▸ **EXERCISE INSTRUCTIONS**
Below are entries. Copy exactly the lines running from the line that holds "SONAR3: HC-SR04 -> US-100" to the line that holds "BUZZER2 pin VCC: 3V3 -> none", with both ends included.

Items from a data source

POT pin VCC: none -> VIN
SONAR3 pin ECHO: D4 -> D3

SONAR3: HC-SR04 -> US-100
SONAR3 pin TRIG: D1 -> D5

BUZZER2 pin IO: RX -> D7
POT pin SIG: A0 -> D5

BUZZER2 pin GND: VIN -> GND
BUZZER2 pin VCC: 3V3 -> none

---

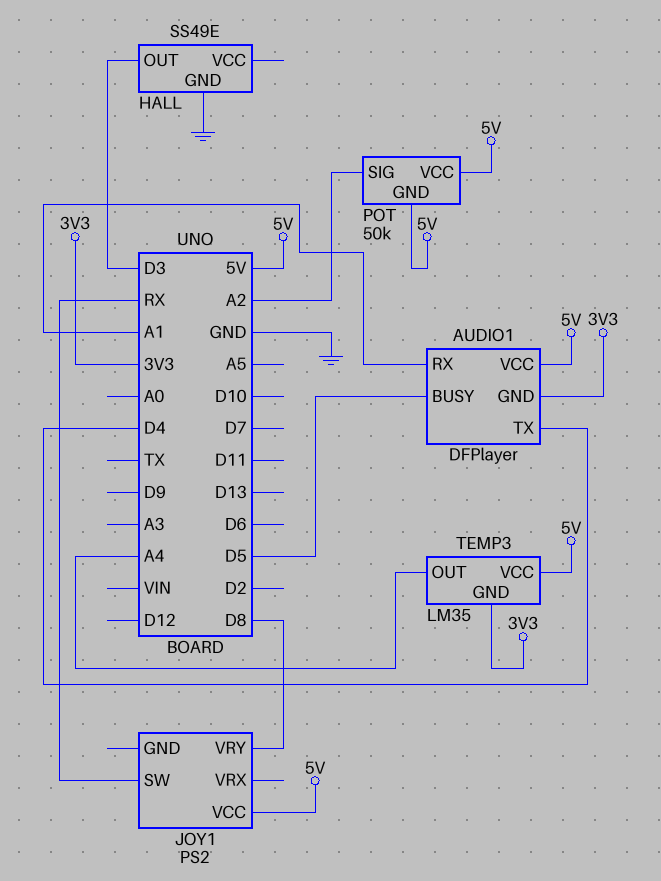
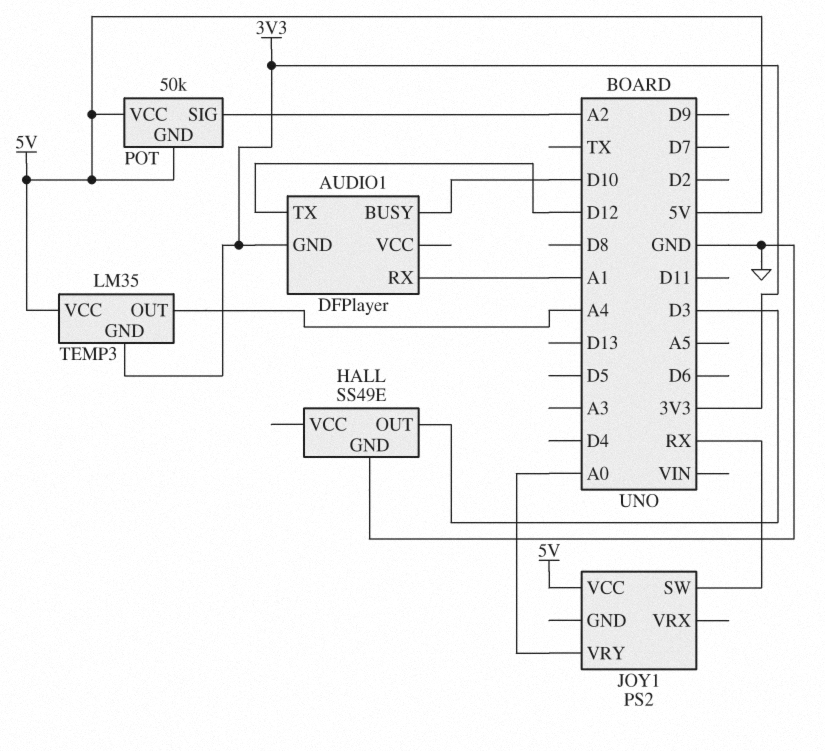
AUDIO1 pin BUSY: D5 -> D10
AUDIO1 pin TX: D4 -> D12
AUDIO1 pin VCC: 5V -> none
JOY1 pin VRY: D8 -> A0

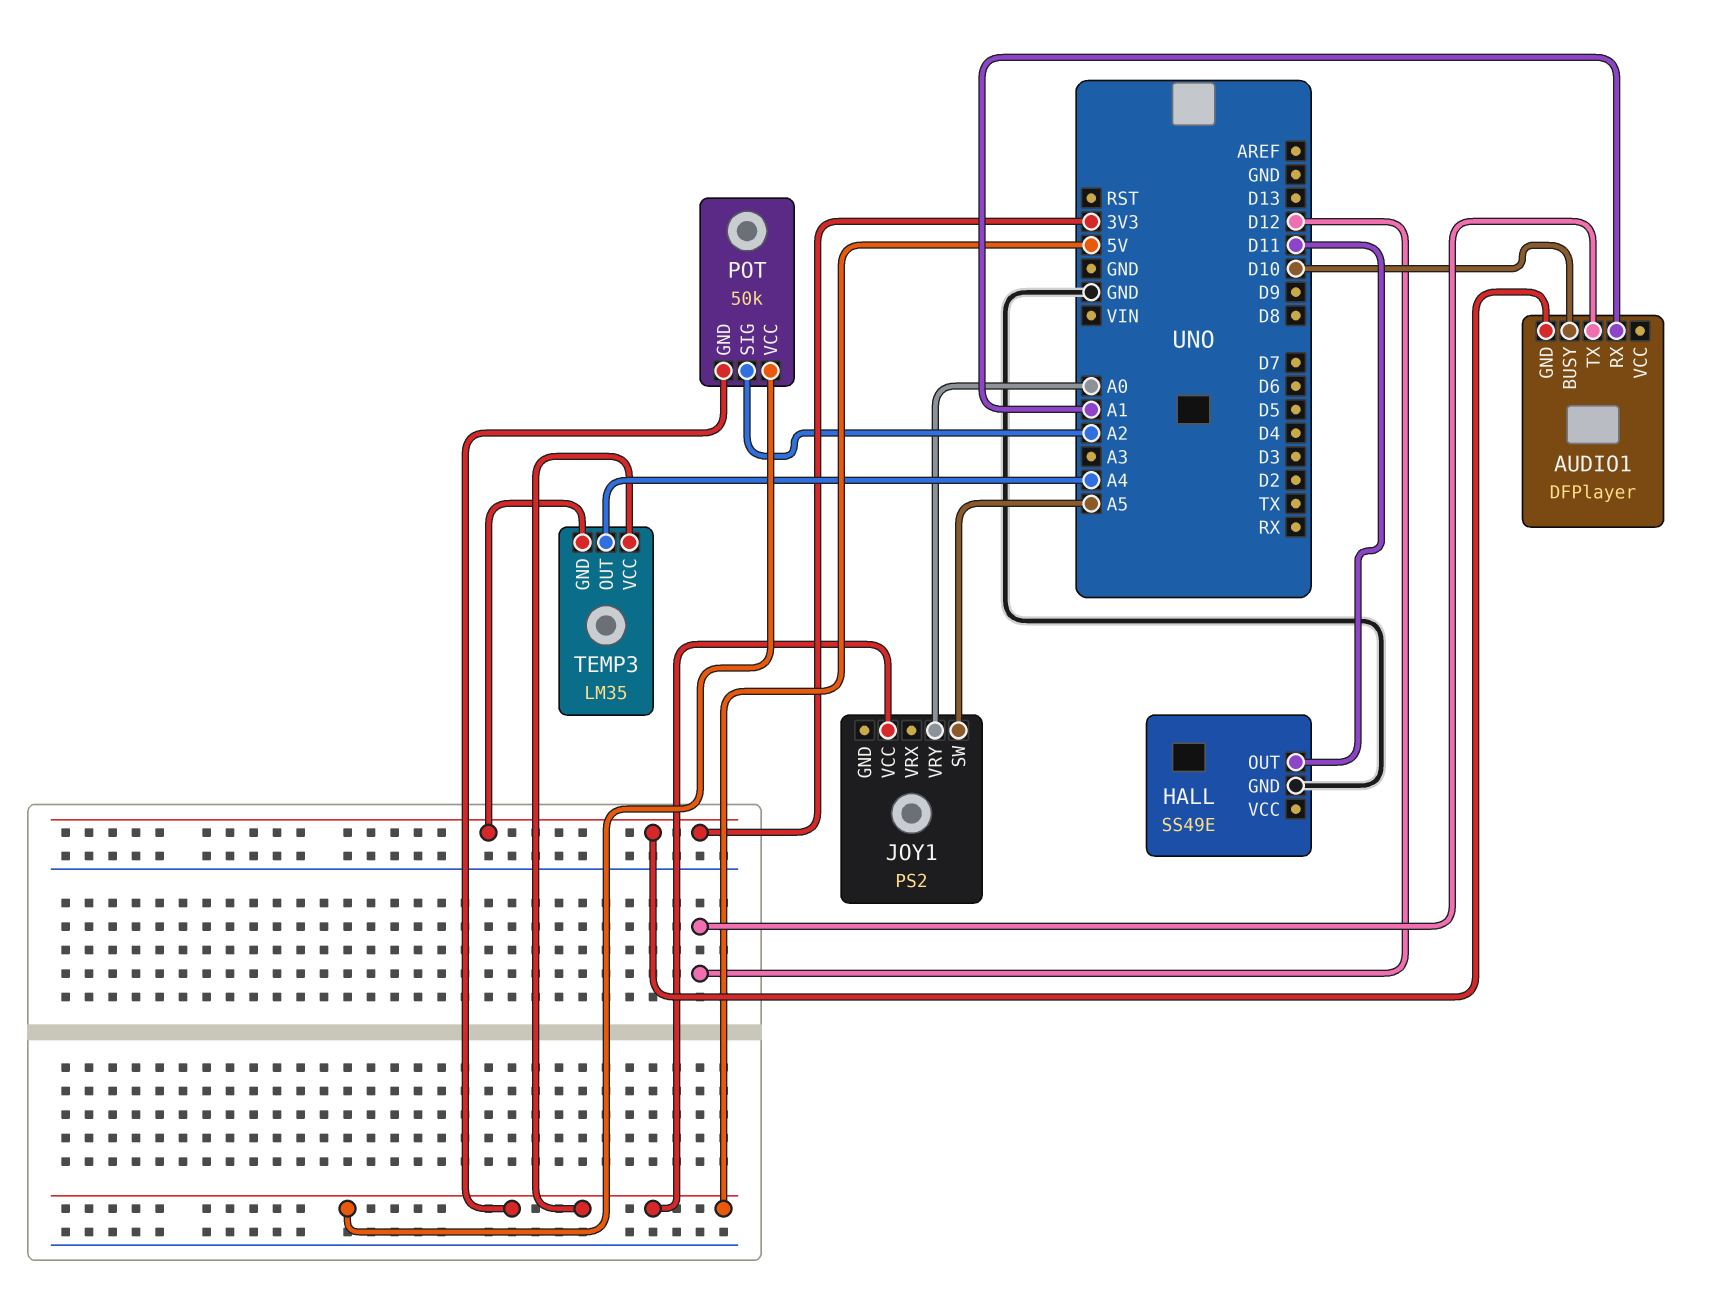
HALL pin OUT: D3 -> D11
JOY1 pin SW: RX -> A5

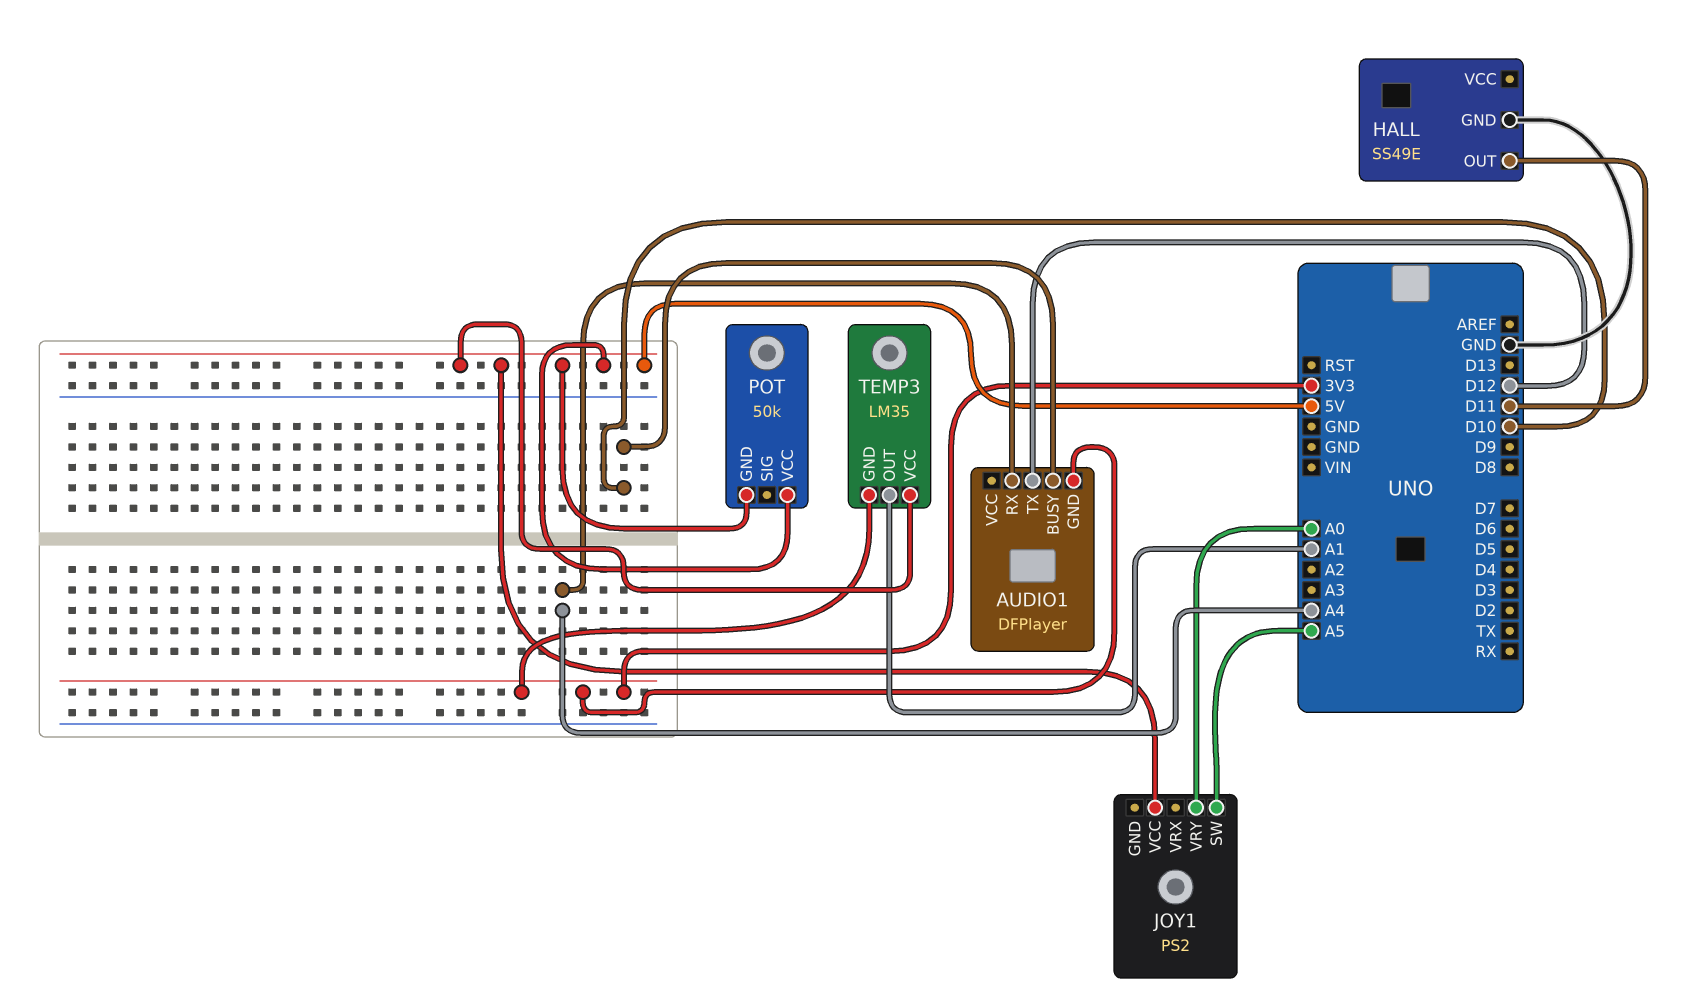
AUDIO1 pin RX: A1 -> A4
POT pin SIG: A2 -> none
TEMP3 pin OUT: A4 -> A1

▸ **WORKED SOLUTION**
SONAR3: HC-SR04 -> US-100
SONAR3 pin TRIG: D1 -> D5

BUZZER2 pin IO: RX -> D7
POT pin SIG: A0 -> D5

BUZZER2 pin GND: VIN -> GND
BUZZER2 pin VCC: 3V3 -> none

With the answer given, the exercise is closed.